WHAT TO DO
Reproduce exactly the lines of the material beneath, from the line that contains "S1: switch (+5V, U3/RST)" to the line that contains "U4 pin VCC: +5V -> GND", both included, and no other lines.

MATERIAL FOR THIS EXERCISE
+++++
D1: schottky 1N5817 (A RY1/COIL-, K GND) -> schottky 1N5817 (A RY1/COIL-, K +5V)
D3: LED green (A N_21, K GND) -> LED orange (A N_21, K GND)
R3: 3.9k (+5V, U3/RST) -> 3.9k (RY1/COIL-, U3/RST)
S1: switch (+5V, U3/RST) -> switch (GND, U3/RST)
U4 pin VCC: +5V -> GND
+++++
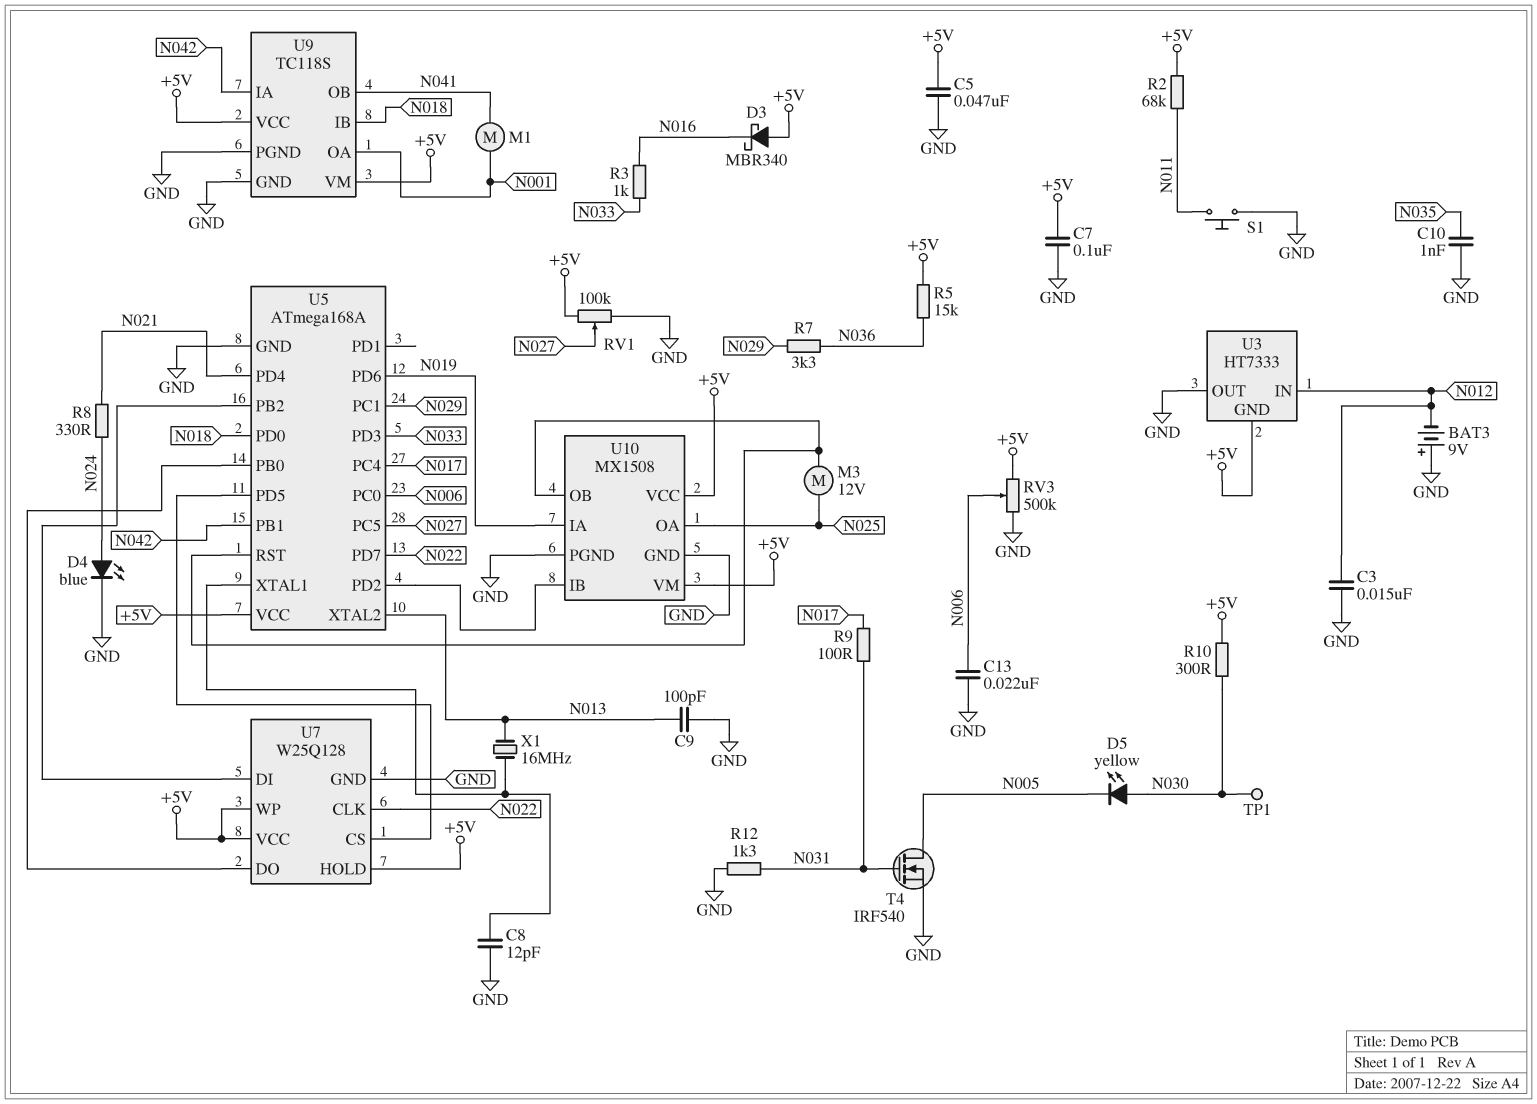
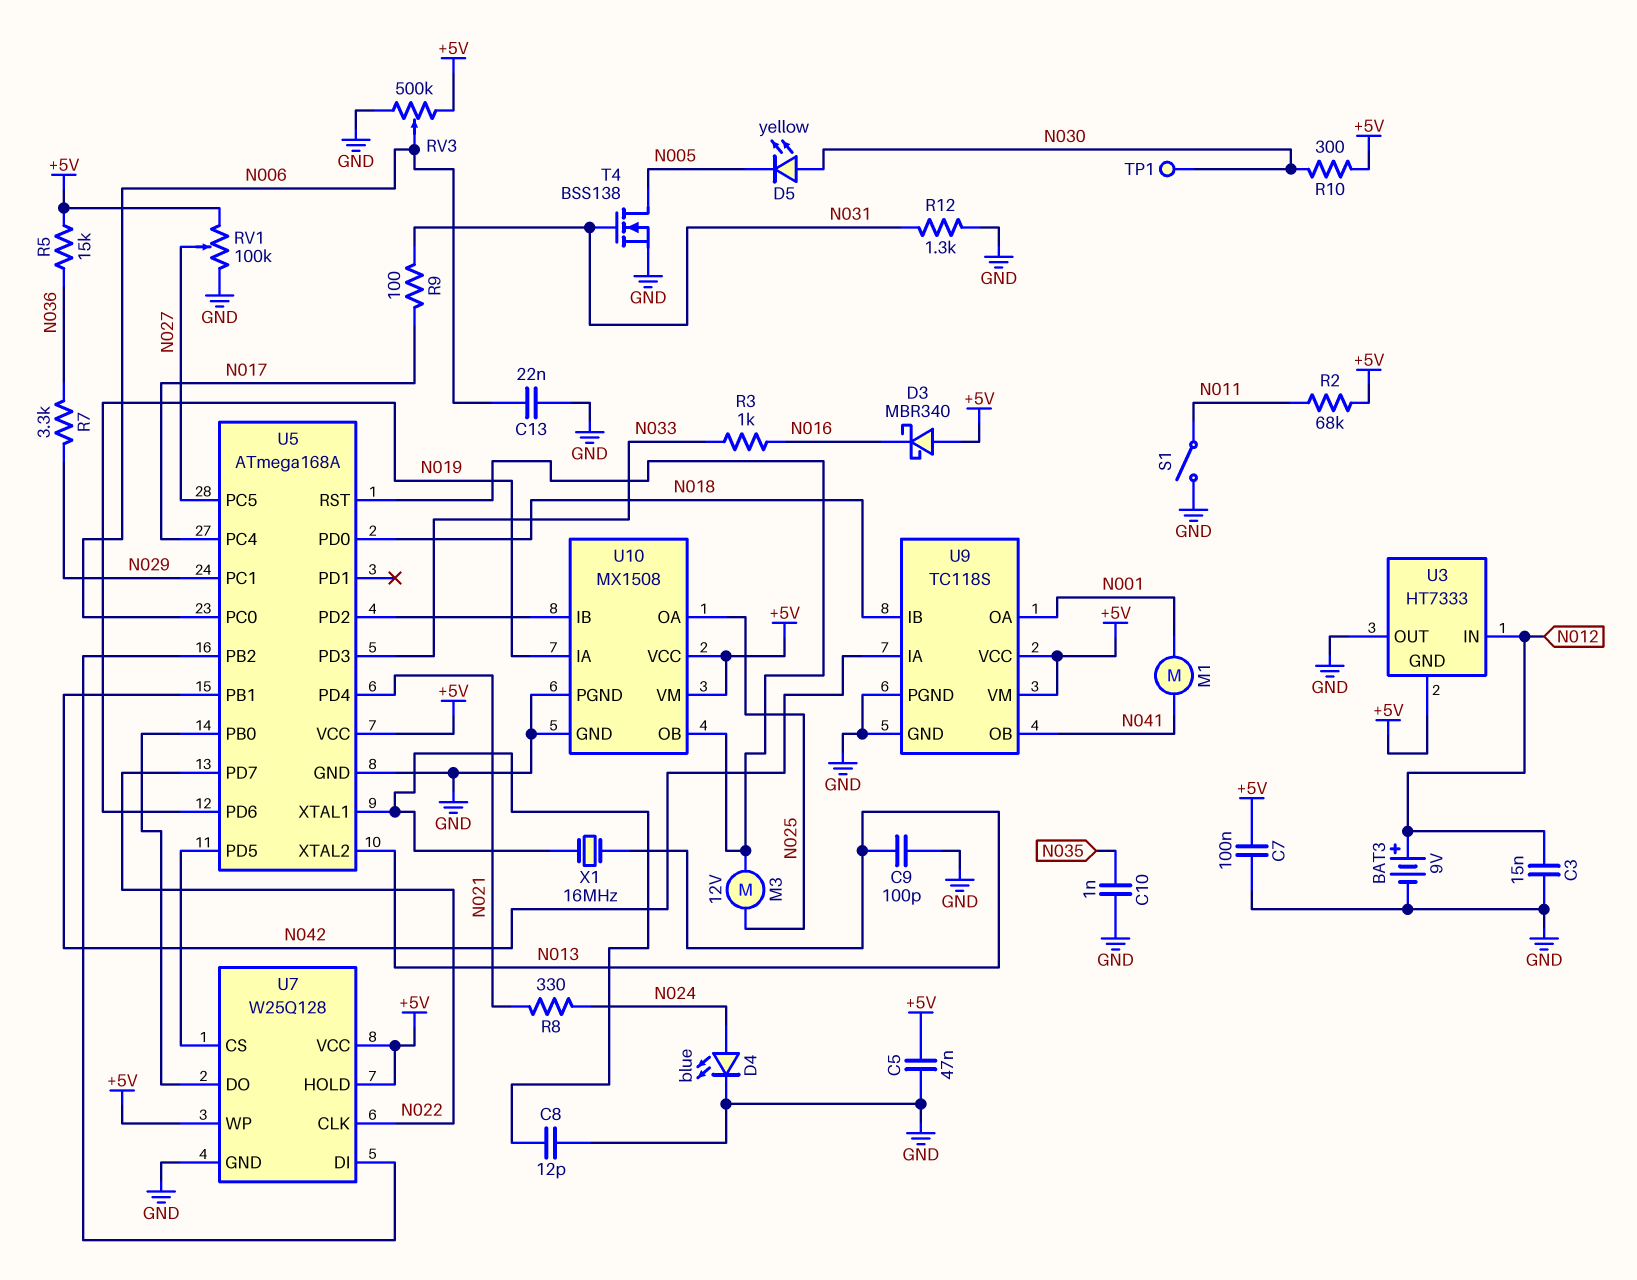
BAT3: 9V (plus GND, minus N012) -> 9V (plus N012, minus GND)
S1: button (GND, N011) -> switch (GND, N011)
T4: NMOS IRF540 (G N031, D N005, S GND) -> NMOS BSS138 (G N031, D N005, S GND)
+++++
RESULT BELOW
S1: switch (+5V, U3/RST) -> switch (GND, U3/RST)
U4 pin VCC: +5V -> GND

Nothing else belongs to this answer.